● **Work required**
Each entry below is to be written out exactly, and the pictures are to be left out.

● **Exercise materials**
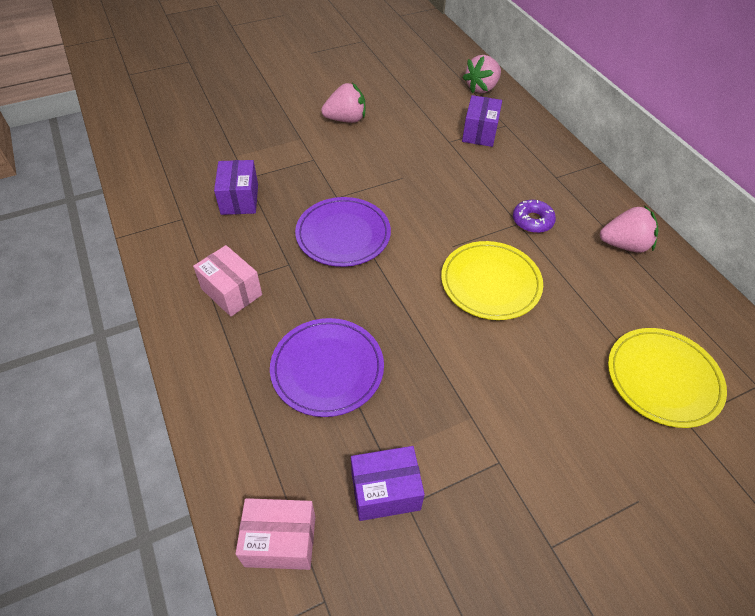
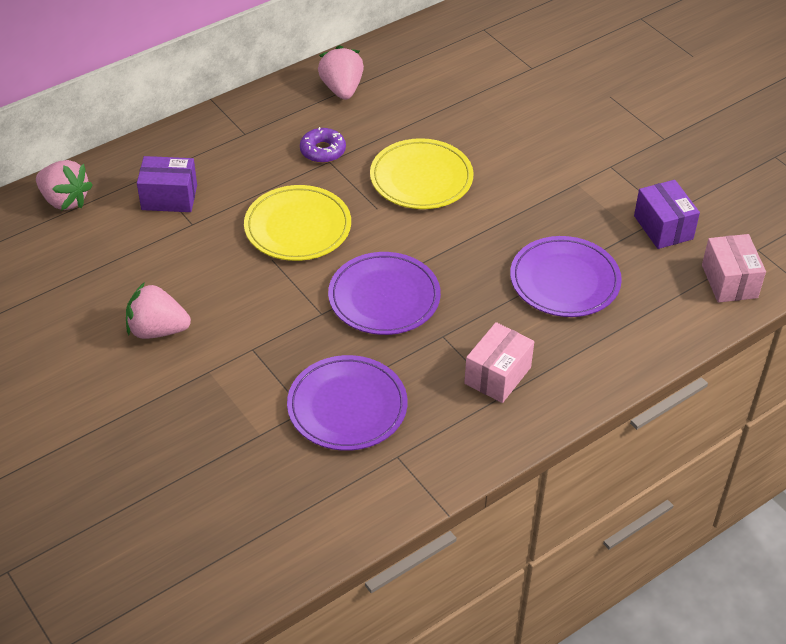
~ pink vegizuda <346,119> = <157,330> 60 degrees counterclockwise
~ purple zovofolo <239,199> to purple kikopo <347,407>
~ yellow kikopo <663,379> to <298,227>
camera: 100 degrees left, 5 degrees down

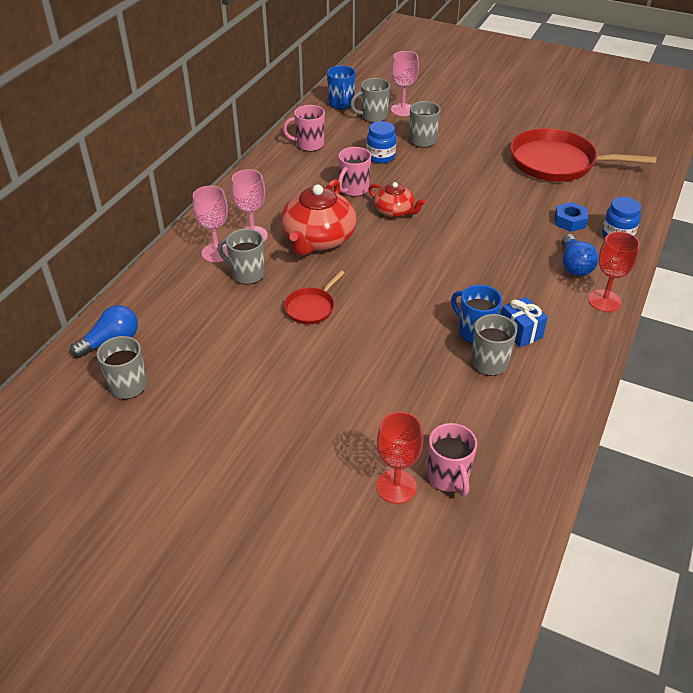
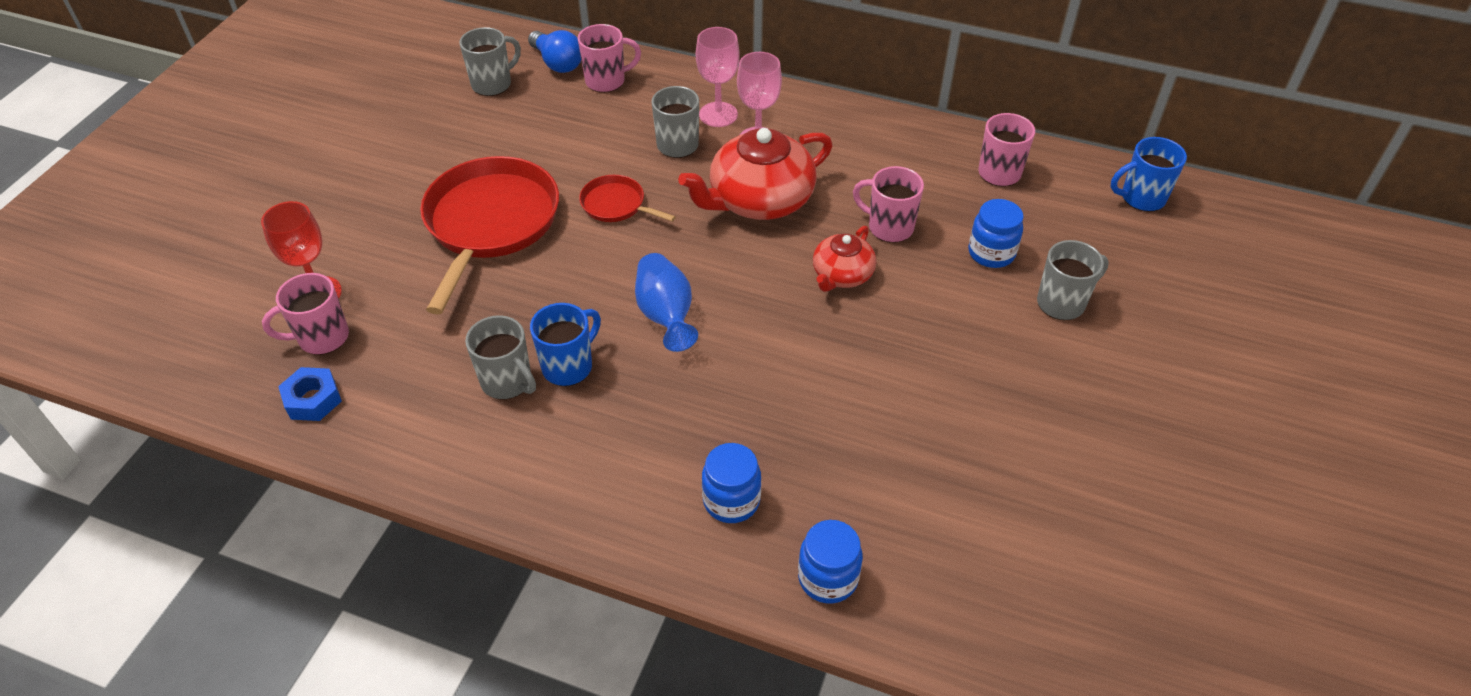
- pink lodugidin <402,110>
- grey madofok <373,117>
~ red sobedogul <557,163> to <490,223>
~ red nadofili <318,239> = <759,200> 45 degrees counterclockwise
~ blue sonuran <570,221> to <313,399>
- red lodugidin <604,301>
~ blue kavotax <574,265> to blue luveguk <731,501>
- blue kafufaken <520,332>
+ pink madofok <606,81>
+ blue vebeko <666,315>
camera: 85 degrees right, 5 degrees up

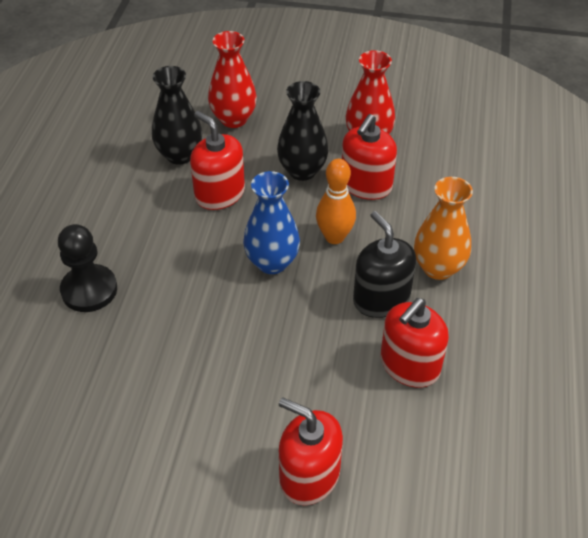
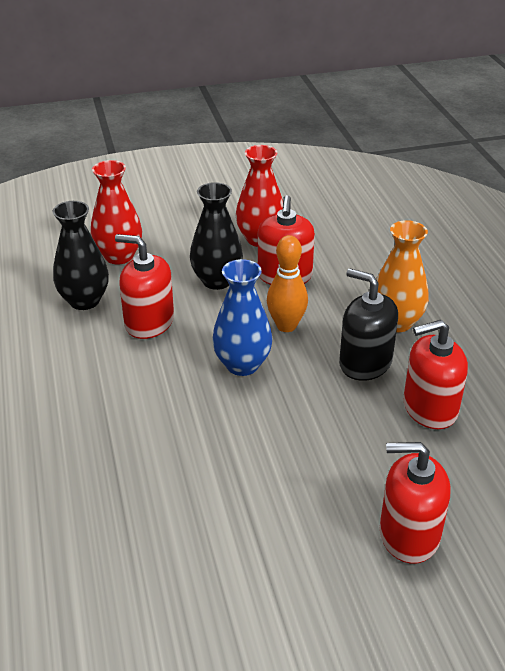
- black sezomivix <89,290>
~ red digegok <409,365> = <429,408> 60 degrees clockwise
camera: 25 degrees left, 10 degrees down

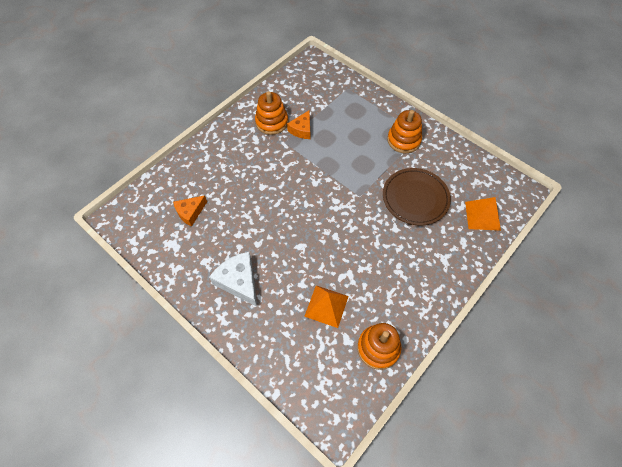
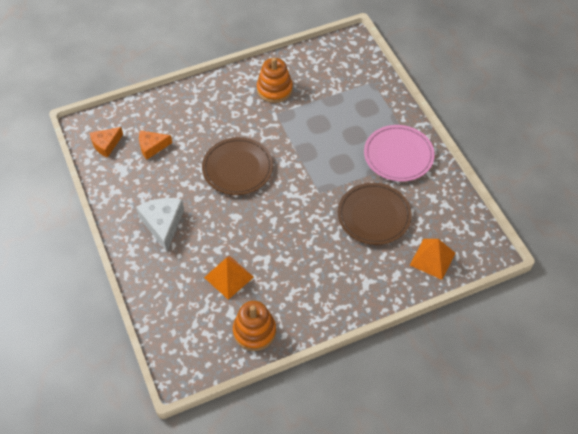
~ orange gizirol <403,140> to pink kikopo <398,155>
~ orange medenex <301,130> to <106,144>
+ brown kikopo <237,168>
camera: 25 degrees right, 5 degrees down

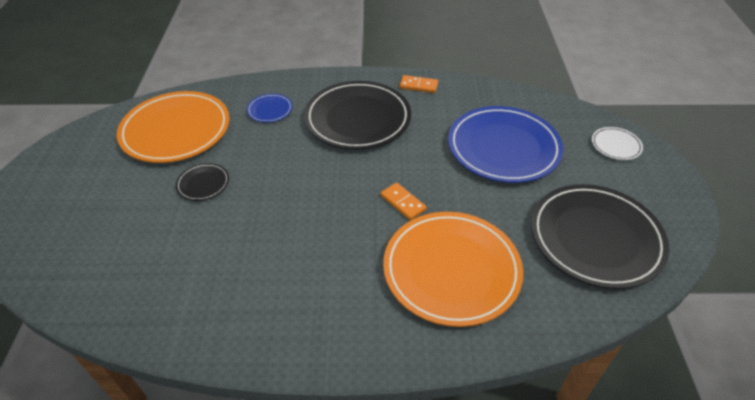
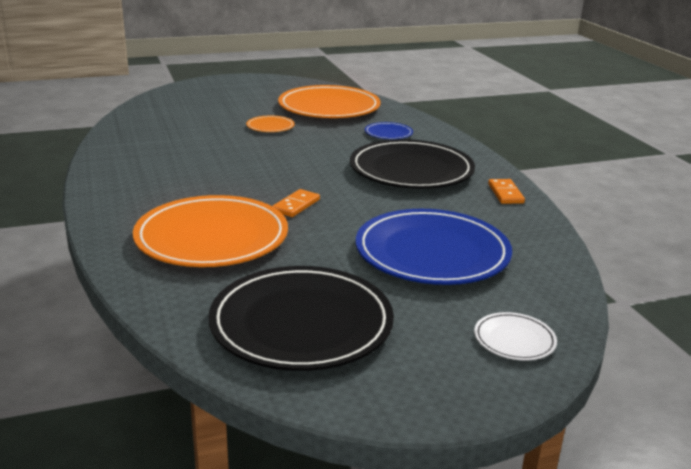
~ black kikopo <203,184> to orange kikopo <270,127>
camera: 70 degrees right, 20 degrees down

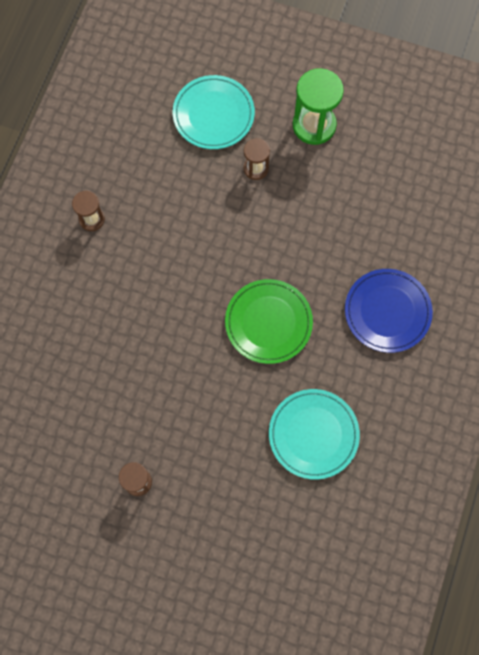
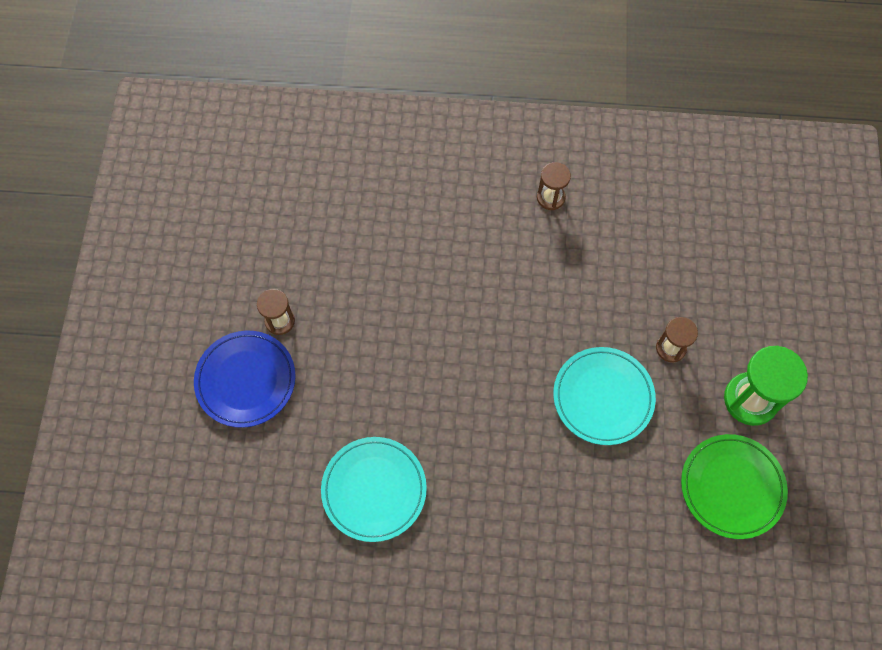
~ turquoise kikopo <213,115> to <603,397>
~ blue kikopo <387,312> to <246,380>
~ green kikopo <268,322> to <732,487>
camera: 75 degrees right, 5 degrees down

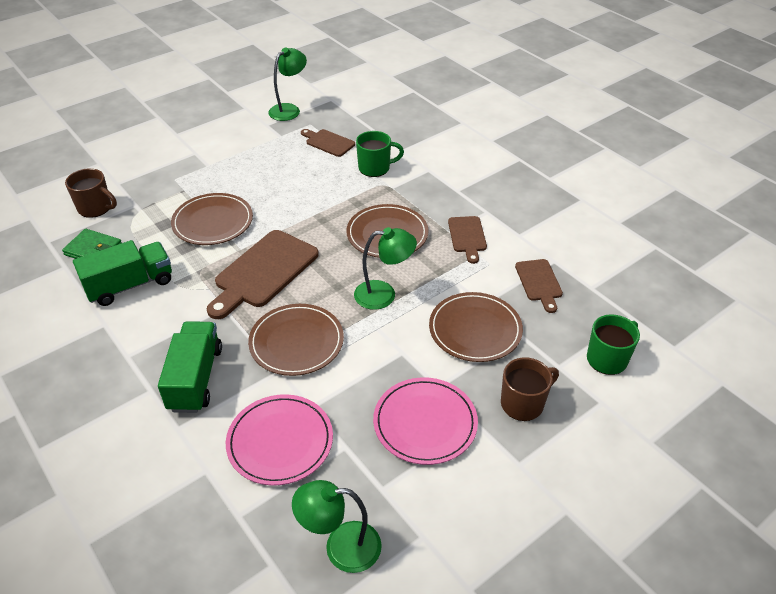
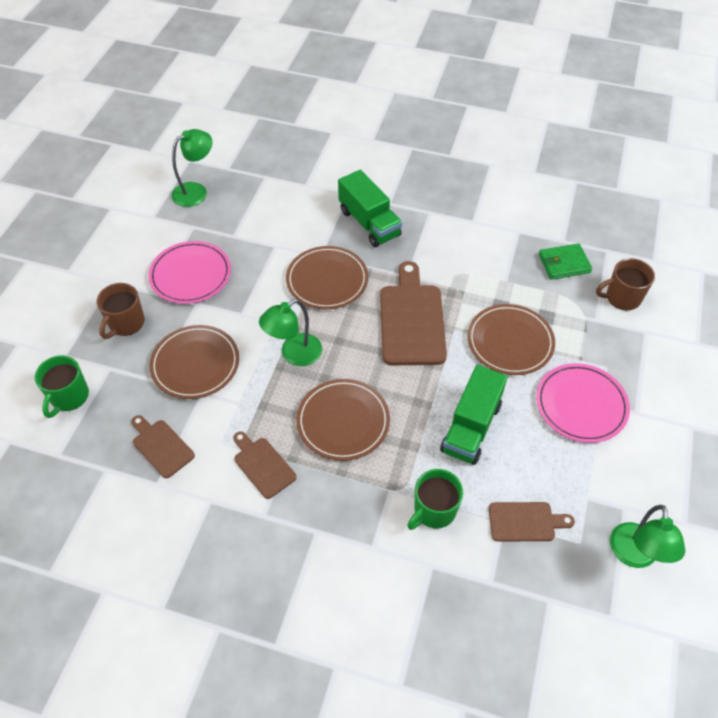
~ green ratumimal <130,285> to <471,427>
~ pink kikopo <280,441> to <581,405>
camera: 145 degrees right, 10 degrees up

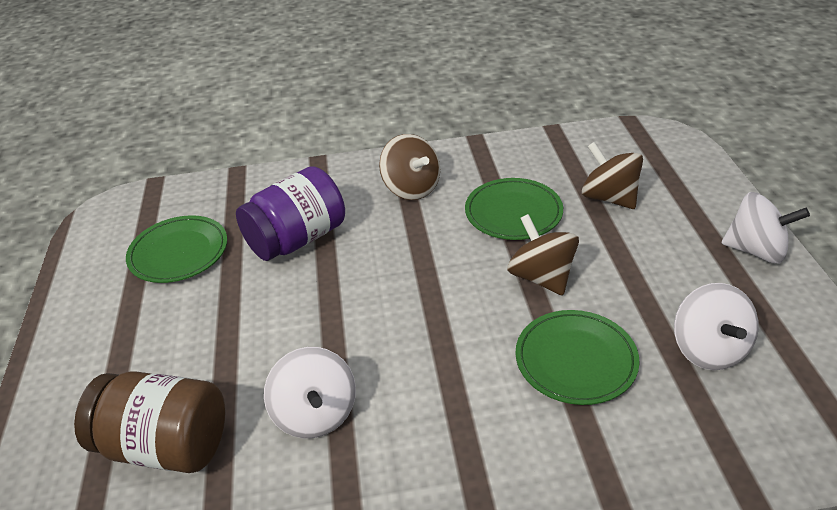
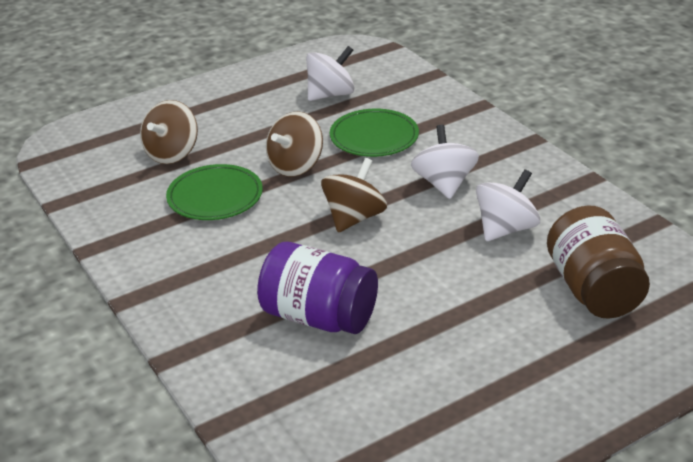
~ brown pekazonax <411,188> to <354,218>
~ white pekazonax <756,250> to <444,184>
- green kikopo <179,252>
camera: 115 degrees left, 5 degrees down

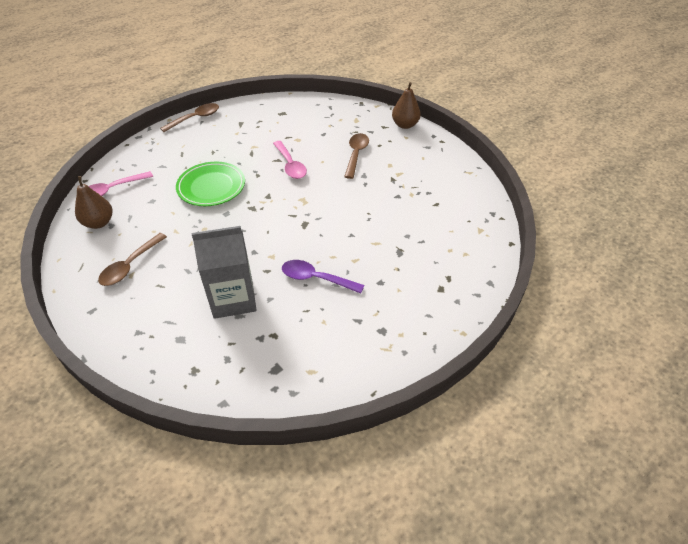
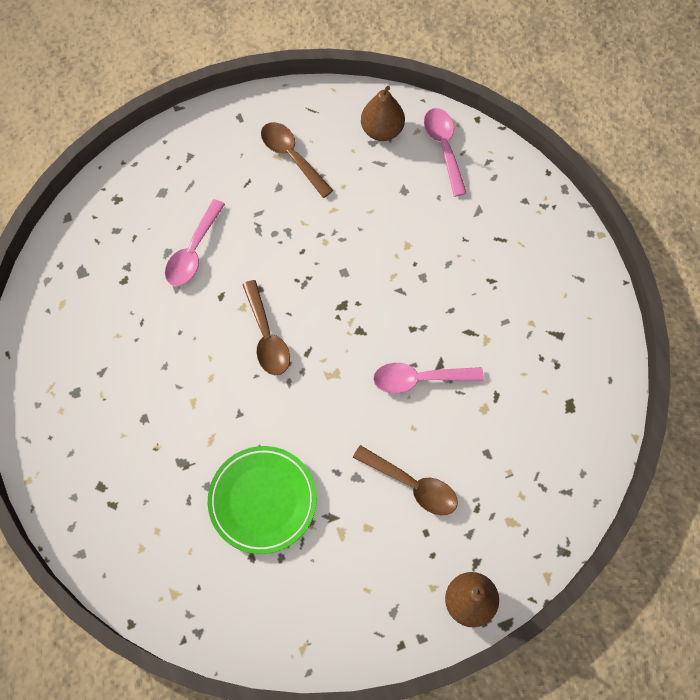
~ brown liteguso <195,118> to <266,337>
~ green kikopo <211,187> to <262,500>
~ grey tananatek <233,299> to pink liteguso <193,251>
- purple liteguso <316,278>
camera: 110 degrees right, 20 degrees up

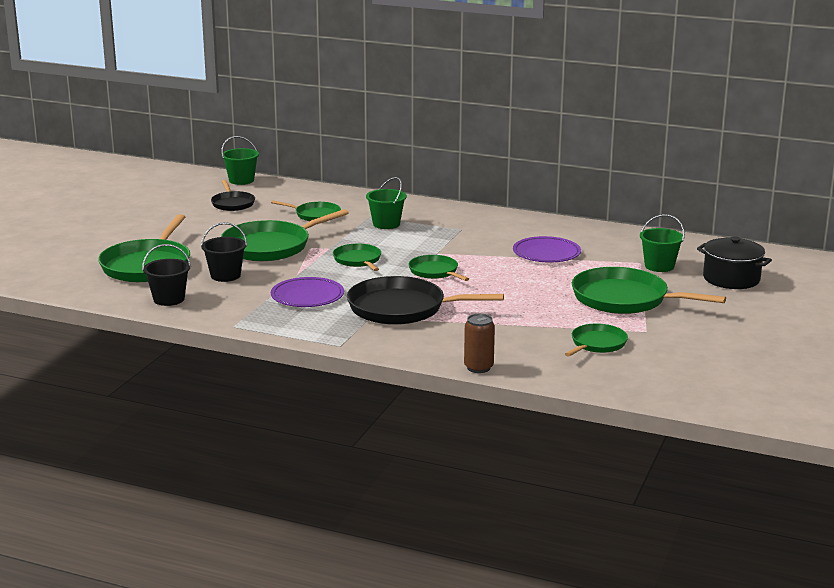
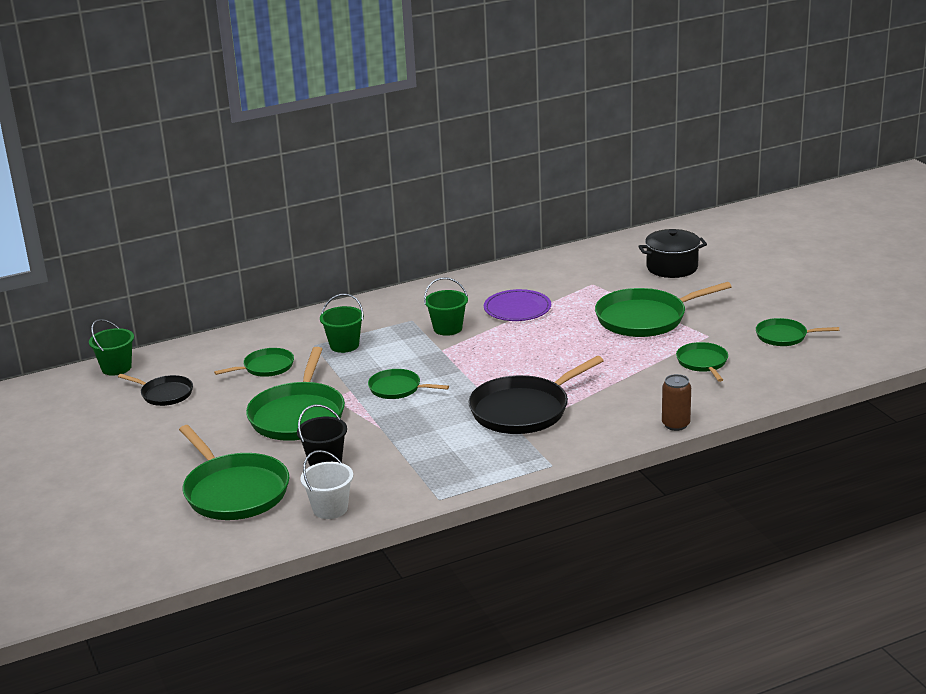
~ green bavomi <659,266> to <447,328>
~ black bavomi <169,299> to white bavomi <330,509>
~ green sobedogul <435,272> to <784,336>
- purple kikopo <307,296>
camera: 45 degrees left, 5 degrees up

● **Result of the exercise**
~ pink vegizuda <346,119> = <157,330> 60 degrees counterclockwise
~ purple zovofolo <239,199> to purple kikopo <347,407>
~ yellow kikopo <663,379> to <298,227>
camera: 100 degrees left, 5 degrees down

- pink lodugidin <402,110>
- grey madofok <373,117>
~ red sobedogul <557,163> to <490,223>
~ red nadofili <318,239> = <759,200> 45 degrees counterclockwise
~ blue sonuran <570,221> to <313,399>
- red lodugidin <604,301>
~ blue kavotax <574,265> to blue luveguk <731,501>
- blue kafufaken <520,332>
+ pink madofok <606,81>
+ blue vebeko <666,315>
camera: 85 degrees right, 5 degrees up

- black sezomivix <89,290>
~ red digegok <409,365> = <429,408> 60 degrees clockwise
camera: 25 degrees left, 10 degrees down

~ orange gizirol <403,140> to pink kikopo <398,155>
~ orange medenex <301,130> to <106,144>
+ brown kikopo <237,168>
camera: 25 degrees right, 5 degrees down

~ black kikopo <203,184> to orange kikopo <270,127>
camera: 70 degrees right, 20 degrees down

~ turquoise kikopo <213,115> to <603,397>
~ blue kikopo <387,312> to <246,380>
~ green kikopo <268,322> to <732,487>
camera: 75 degrees right, 5 degrees down

~ green ratumimal <130,285> to <471,427>
~ pink kikopo <280,441> to <581,405>
camera: 145 degrees right, 10 degrees up

~ brown pekazonax <411,188> to <354,218>
~ white pekazonax <756,250> to <444,184>
- green kikopo <179,252>
camera: 115 degrees left, 5 degrees down

~ brown liteguso <195,118> to <266,337>
~ green kikopo <211,187> to <262,500>
~ grey tananatek <233,299> to pink liteguso <193,251>
- purple liteguso <316,278>
camera: 110 degrees right, 20 degrees up

~ green bavomi <659,266> to <447,328>
~ black bavomi <169,299> to white bavomi <330,509>
~ green sobedogul <435,272> to <784,336>
- purple kikopo <307,296>
camera: 45 degrees left, 5 degrees up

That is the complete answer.